Task to carry out — Take from the records below each line that holds "none".

Input data —
******
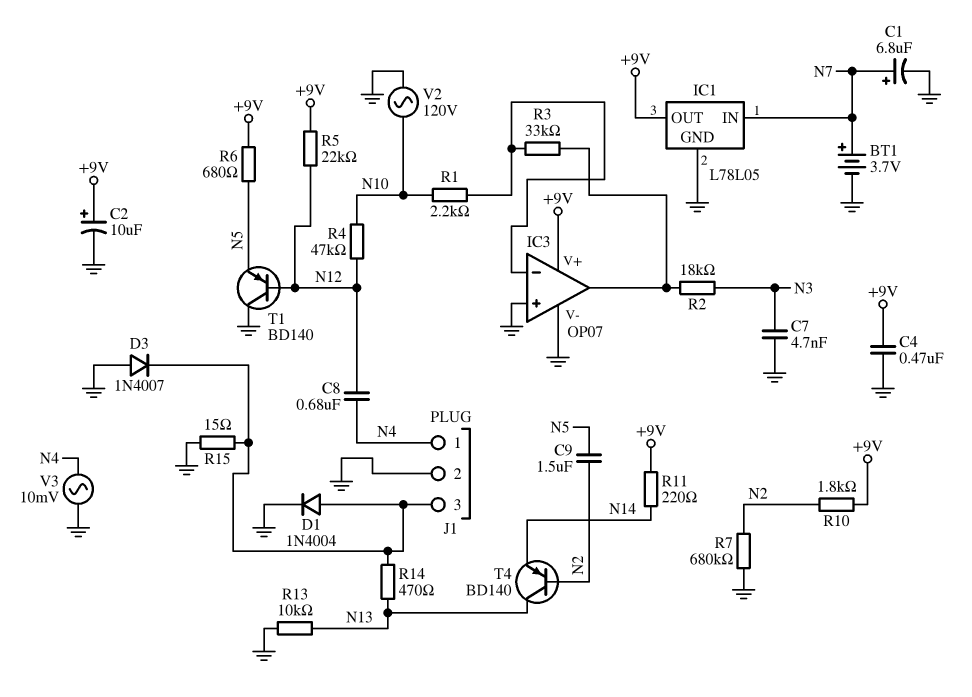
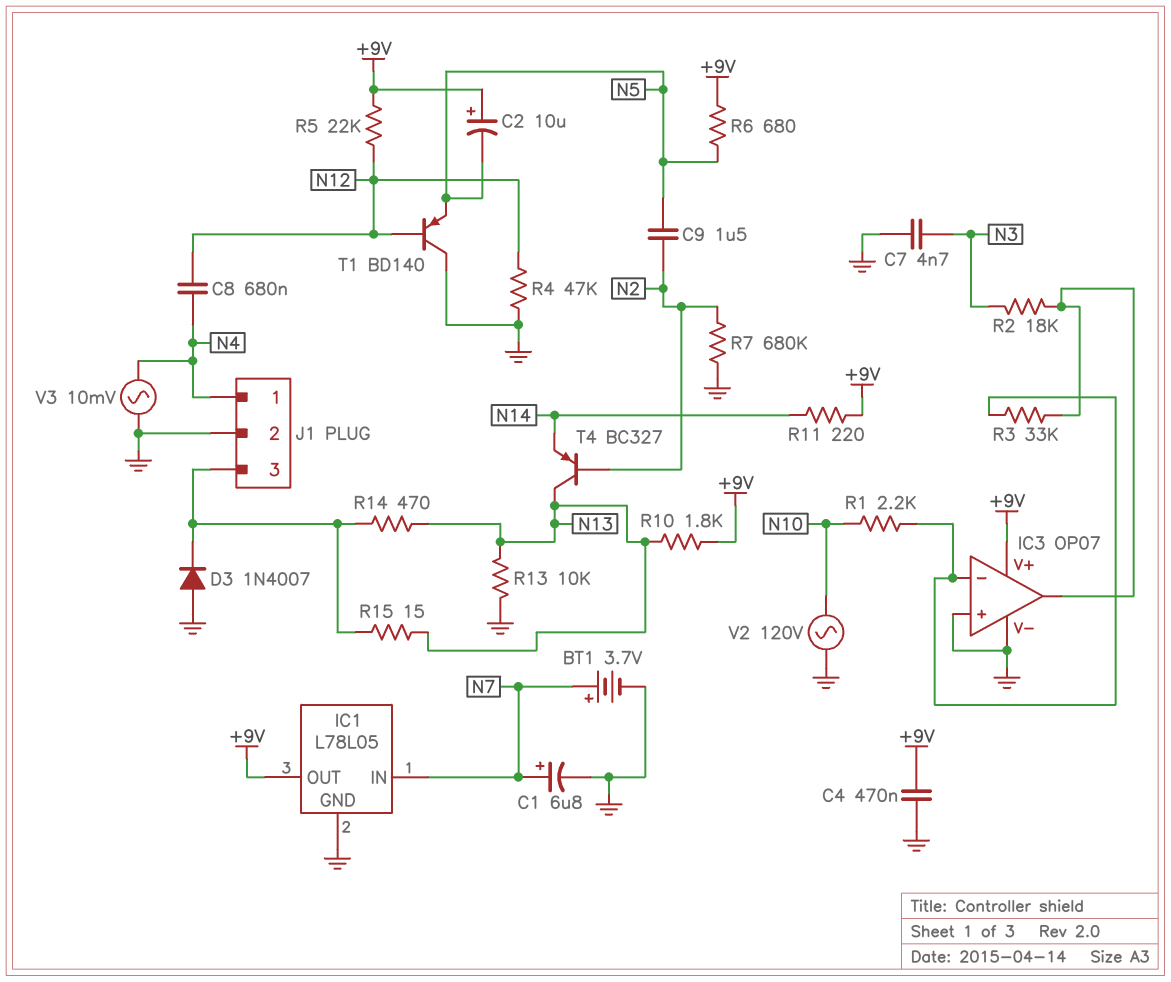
C2: 10uF (plus +9V, minus GND) -> 10uF (plus +9V, minus N5)
D1: diode 1N4004 (A J1/3, K GND) -> none
R4: 47k (N10, N12) -> 47k (GND, N12)
R10: 1.8k (+9V, N2) -> 1.8k (+9V, N13)
R15: 15 (GND, J1/3) -> 15 (J1/3, N13)
T4: PNP BD140 (B N2, C N13, E N14) -> PNP BC327 (B N2, C N13, E N14)

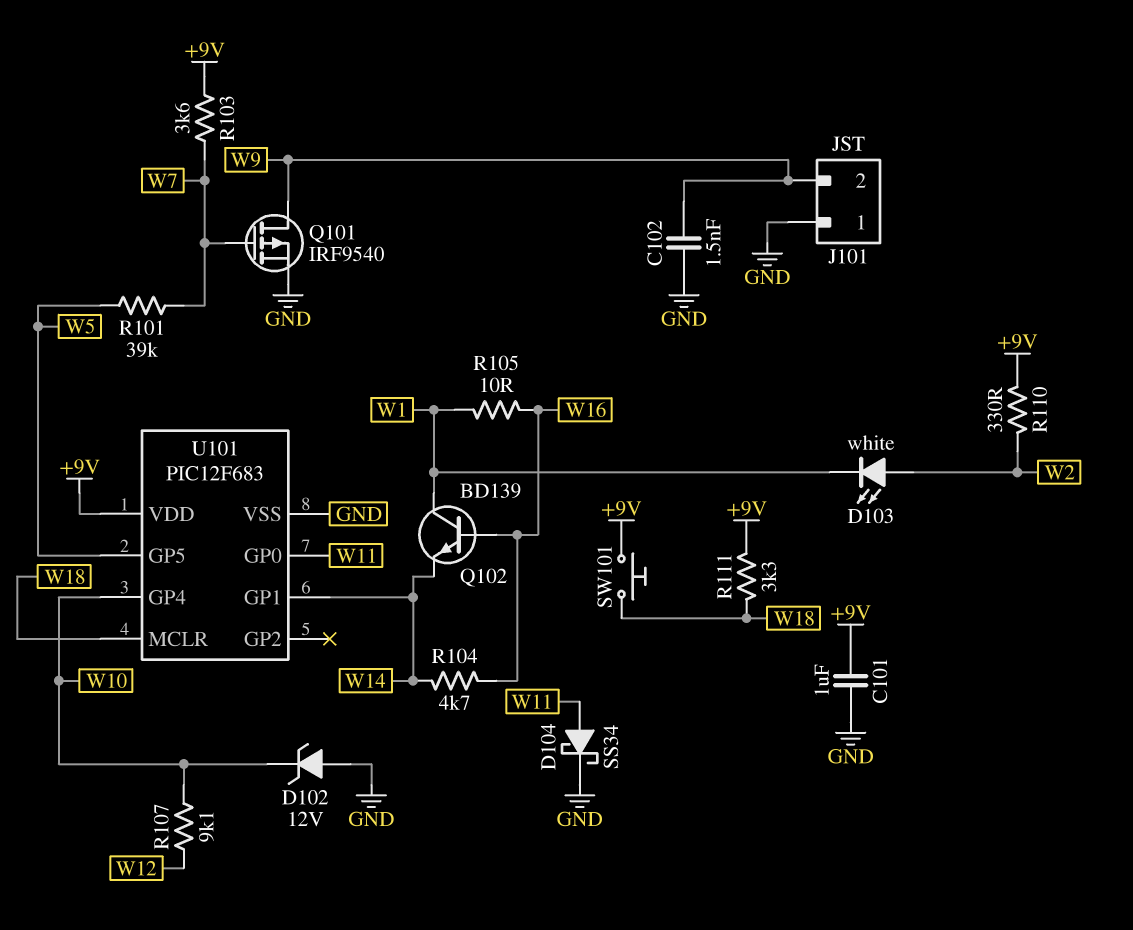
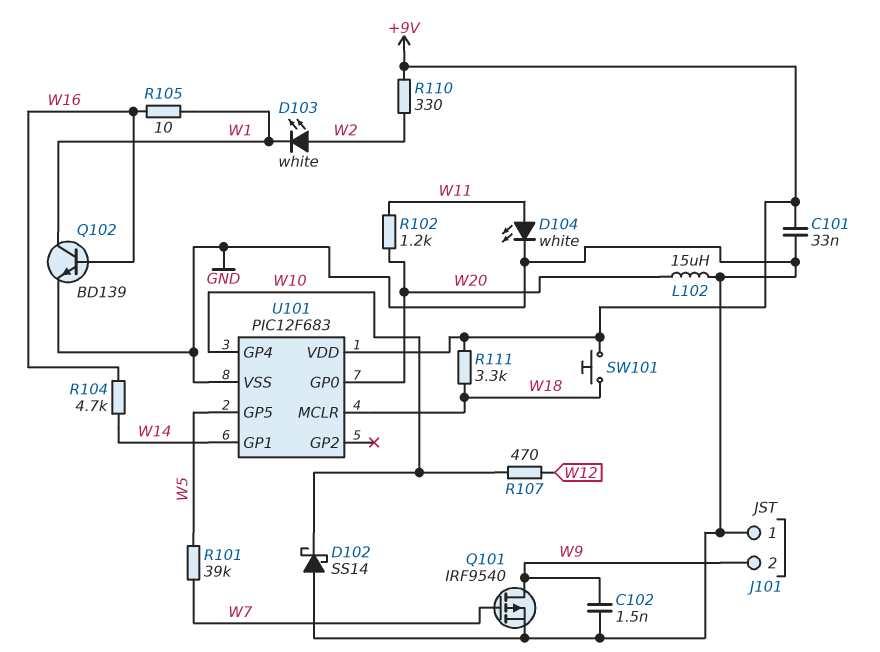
C101: 1uF (+9V, GND) -> 33nF (+9V, GND)
D102: zener 12V (A GND, K W10) -> schottky SS14 (A GND, K W10)
D104: schottky SS34 (A W11, K GND) -> LED white (A W11, K GND)
L102: none -> 15uH (GND, W20)
Q102: NPN BD139 (B W16, C W1, E W14) -> NPN BD139 (B W16, C W1, E GND)
R102: none -> 1.2k (W11, W20)
R103: 3.6k (+9V, W7) -> none
R107: 9.1k (W10, W12) -> 470 (W10, W12)
U101 pin GP0: W11 -> W20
******
Exercise answer —
D1: diode 1N4004 (A J1/3, K GND) -> none
L102: none -> 15uH (GND, W20)
R102: none -> 1.2k (W11, W20)
R103: 3.6k (+9V, W7) -> none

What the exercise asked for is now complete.